§ **AIM**: Extract every line of the records that contains the string "mute". Matching is case-sensitive.

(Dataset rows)

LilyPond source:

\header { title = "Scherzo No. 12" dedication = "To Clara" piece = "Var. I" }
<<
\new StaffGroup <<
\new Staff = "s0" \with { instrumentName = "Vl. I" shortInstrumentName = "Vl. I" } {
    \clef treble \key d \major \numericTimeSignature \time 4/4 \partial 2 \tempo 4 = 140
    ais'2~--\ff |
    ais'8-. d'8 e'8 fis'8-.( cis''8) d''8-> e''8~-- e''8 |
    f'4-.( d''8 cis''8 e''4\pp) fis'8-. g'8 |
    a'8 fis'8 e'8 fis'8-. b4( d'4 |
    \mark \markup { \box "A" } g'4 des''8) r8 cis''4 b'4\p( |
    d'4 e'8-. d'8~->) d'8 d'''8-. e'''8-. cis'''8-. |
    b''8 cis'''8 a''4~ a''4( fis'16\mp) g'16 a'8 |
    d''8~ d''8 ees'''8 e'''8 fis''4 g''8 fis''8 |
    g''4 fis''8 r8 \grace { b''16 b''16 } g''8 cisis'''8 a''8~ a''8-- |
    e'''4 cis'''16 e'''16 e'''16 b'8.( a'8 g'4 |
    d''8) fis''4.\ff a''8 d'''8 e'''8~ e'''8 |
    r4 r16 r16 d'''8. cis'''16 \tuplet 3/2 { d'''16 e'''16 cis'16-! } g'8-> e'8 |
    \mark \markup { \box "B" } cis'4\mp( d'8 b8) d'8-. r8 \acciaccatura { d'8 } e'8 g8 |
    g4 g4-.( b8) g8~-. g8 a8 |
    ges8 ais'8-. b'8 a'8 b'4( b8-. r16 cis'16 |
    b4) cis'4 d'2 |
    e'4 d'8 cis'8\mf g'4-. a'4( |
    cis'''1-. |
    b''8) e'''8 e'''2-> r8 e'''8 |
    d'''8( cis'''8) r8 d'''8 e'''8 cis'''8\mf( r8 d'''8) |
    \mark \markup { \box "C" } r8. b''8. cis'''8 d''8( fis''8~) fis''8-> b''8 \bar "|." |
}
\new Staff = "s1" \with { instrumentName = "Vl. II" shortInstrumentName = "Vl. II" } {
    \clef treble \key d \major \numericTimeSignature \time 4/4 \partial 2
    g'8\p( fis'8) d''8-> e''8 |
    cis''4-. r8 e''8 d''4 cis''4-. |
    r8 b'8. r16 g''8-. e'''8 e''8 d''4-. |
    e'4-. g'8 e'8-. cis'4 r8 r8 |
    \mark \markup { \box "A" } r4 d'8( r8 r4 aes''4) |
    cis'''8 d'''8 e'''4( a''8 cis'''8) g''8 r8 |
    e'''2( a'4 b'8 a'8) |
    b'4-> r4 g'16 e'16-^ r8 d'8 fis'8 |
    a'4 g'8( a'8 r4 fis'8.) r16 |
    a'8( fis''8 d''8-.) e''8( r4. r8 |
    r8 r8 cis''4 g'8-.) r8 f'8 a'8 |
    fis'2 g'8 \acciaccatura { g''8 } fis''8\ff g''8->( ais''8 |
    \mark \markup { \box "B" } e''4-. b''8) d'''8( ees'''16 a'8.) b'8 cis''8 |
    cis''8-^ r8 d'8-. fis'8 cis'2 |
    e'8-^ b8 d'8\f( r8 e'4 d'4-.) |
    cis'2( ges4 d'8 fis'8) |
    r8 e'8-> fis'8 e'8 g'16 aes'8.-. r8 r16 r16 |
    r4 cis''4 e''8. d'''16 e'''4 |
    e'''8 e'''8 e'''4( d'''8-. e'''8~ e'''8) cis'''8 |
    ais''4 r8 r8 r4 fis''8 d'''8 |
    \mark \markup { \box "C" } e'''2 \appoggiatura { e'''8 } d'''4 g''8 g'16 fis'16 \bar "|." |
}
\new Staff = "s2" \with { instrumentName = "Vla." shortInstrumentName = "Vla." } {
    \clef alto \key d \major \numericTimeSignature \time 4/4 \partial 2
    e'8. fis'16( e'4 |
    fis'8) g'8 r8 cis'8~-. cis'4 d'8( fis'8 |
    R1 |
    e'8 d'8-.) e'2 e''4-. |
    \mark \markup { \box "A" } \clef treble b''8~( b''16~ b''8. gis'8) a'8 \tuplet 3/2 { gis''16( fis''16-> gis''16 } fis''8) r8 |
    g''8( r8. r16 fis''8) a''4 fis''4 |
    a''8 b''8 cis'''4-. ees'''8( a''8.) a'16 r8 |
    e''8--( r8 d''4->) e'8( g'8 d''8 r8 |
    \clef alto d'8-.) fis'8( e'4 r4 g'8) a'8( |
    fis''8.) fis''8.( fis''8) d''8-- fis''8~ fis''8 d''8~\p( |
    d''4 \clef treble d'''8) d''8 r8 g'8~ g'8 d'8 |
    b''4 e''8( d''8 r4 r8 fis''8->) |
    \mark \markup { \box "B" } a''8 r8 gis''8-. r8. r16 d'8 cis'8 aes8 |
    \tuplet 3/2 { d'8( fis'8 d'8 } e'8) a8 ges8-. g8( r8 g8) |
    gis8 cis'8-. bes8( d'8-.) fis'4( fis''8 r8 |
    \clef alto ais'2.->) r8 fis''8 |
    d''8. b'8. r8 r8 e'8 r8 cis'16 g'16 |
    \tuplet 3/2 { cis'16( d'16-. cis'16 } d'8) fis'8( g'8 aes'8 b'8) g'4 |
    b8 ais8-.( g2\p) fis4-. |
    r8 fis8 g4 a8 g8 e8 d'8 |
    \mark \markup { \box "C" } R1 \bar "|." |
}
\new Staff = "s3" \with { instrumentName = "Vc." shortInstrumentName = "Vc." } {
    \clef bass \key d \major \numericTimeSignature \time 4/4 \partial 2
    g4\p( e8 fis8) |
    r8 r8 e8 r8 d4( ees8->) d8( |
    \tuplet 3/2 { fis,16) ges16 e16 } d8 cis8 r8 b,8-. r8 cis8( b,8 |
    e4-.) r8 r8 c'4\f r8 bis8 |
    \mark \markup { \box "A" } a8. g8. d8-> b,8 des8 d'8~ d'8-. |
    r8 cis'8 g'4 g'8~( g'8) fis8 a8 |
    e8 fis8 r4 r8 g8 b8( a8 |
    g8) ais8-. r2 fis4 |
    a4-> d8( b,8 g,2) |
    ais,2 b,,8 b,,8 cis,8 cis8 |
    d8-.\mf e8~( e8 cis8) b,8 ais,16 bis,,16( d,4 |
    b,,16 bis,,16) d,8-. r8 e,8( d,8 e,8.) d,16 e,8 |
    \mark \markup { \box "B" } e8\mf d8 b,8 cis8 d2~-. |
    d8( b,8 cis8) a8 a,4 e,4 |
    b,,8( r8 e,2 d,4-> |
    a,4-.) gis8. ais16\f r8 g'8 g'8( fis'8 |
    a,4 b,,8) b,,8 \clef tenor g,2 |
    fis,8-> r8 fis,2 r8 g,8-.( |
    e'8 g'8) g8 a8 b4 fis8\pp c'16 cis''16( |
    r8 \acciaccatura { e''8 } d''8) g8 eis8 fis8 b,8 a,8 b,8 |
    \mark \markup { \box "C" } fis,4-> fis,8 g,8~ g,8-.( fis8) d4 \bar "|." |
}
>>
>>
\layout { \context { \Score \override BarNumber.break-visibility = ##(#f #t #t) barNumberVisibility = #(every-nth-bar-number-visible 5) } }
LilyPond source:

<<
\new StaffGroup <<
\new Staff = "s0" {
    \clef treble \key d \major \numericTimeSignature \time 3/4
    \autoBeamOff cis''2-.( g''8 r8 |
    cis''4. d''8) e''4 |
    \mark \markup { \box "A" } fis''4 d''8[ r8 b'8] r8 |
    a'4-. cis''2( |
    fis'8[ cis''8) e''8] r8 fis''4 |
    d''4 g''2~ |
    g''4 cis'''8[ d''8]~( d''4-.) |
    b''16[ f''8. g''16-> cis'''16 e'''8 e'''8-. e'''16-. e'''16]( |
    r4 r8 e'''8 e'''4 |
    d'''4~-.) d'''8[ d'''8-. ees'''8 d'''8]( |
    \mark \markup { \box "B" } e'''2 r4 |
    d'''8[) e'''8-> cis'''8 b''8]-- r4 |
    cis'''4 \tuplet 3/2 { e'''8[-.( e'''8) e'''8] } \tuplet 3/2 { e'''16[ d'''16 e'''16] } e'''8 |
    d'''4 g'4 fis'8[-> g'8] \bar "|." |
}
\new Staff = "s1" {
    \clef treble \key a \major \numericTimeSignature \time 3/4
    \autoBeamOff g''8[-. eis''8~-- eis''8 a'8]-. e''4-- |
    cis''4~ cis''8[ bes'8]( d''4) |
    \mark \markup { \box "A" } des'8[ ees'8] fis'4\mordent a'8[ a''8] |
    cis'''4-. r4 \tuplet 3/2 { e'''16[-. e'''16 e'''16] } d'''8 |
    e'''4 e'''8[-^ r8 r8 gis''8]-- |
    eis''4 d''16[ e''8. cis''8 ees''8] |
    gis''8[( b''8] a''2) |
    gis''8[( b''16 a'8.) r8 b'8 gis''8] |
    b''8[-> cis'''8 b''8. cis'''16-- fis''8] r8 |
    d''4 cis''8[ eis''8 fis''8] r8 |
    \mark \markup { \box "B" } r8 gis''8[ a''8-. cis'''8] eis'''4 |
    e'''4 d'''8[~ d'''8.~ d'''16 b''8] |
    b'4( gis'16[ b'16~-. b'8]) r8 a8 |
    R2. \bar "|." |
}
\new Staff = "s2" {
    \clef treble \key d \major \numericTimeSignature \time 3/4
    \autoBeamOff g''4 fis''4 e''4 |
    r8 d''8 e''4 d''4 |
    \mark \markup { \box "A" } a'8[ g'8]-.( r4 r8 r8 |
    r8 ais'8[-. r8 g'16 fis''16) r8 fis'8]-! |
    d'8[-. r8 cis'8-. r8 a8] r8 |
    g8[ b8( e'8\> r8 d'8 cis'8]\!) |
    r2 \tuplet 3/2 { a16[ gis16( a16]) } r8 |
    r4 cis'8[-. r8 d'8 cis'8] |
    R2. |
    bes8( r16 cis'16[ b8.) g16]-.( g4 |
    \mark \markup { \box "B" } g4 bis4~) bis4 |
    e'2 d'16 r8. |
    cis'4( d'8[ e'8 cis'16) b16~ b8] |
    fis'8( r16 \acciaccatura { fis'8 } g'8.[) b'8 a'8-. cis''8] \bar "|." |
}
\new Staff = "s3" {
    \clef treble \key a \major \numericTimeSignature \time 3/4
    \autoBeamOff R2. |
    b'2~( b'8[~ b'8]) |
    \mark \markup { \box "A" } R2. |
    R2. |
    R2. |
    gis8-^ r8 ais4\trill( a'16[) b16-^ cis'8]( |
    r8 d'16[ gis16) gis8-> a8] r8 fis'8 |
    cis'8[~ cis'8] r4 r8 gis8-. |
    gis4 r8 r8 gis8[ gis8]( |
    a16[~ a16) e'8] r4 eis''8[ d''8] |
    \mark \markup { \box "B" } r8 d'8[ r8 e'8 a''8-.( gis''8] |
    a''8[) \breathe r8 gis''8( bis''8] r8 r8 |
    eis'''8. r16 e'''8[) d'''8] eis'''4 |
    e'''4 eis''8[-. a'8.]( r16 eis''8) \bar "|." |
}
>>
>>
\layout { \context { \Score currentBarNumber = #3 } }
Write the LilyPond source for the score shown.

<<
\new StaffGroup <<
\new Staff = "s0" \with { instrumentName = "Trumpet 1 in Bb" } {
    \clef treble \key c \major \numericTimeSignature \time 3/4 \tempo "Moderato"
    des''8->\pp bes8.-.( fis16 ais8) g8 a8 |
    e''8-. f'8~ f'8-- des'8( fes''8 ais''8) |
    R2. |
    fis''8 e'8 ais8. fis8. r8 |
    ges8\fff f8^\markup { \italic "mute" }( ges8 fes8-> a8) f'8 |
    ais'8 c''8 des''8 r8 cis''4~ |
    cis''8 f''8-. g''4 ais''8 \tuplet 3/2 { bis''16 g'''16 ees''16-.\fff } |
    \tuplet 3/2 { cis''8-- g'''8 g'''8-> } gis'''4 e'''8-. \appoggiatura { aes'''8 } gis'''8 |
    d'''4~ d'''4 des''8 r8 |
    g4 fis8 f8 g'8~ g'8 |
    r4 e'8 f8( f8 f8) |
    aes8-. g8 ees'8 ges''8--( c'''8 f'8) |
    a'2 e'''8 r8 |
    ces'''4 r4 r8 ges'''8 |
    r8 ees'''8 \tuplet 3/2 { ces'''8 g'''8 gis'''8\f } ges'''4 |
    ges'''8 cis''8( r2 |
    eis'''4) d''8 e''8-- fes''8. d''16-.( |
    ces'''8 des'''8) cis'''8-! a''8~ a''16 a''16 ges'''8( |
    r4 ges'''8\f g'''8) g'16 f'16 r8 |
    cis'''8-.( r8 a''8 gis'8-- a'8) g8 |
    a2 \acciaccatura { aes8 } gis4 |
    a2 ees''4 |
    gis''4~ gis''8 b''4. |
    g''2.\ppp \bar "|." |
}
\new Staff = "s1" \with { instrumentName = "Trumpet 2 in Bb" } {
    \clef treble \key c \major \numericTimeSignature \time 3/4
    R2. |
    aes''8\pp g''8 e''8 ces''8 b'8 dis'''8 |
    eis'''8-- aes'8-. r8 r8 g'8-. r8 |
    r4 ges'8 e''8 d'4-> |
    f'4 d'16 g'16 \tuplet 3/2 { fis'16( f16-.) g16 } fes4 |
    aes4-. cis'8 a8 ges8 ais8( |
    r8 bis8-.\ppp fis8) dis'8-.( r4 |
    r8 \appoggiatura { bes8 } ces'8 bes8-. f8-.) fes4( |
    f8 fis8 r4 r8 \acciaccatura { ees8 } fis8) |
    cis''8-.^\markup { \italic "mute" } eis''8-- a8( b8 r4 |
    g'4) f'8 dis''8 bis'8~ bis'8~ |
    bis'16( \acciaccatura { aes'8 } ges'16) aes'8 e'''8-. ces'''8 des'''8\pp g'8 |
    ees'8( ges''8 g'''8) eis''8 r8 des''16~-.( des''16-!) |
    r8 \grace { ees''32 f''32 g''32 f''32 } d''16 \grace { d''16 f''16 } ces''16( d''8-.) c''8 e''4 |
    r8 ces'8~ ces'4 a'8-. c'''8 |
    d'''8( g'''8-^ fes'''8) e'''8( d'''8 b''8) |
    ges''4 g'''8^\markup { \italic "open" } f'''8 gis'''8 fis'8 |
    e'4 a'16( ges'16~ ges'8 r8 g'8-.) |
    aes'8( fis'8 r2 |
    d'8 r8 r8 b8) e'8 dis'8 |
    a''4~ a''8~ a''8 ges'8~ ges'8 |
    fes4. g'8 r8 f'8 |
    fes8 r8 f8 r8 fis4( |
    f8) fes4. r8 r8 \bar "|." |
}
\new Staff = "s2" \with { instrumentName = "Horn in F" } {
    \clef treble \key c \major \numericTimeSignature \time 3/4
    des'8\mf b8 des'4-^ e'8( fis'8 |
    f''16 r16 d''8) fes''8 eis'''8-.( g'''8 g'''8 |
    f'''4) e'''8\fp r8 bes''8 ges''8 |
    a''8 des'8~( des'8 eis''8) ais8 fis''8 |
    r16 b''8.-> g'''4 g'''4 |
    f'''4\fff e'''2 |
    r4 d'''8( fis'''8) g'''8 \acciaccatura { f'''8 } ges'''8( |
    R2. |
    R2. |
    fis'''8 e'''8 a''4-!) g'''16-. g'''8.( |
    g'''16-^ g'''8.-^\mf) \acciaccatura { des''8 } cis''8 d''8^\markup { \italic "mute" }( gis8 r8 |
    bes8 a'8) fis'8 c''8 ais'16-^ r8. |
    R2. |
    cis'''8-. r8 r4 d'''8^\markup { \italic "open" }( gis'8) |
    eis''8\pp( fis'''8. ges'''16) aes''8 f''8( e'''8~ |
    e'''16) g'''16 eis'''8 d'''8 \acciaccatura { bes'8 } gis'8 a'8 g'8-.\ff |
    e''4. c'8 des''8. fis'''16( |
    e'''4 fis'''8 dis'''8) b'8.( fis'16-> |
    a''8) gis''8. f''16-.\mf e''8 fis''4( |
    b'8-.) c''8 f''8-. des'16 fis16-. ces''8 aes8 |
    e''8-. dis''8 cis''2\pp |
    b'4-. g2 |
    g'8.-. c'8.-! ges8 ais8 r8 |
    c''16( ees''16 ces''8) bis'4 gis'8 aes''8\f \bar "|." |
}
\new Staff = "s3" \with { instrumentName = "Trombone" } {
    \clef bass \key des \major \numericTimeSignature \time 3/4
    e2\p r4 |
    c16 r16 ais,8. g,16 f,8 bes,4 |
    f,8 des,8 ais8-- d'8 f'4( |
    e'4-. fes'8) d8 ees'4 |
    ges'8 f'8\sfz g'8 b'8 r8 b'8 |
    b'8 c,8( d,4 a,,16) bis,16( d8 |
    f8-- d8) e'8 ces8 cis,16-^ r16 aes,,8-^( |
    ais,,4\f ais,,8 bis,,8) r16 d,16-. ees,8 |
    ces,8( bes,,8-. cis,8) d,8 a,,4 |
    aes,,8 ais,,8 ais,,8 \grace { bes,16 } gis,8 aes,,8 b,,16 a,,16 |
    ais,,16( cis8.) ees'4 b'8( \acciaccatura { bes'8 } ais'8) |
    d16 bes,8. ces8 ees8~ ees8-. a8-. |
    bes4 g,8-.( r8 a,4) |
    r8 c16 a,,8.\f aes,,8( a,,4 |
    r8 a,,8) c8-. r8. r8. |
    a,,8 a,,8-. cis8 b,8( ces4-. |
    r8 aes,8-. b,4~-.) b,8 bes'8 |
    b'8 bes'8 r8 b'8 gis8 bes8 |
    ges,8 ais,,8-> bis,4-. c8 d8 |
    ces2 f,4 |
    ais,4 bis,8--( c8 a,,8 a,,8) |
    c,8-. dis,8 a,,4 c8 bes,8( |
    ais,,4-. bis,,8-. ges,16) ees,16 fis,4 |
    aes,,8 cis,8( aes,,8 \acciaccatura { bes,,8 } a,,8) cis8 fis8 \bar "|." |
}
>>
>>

§ **SOLUTION FOR THIS EXERCISE**:
    ges8\fff f8^\markup { \italic "mute" }( ges8 fes8-> a8) f'8 |
    cis''8-.^\markup { \italic "mute" } eis''8-- a8( b8 r4 |
    g'''16-^ g'''8.-^\mf) \acciaccatura { des''8 } cis''8 d''8^\markup { \italic "mute" }( gis8 r8 |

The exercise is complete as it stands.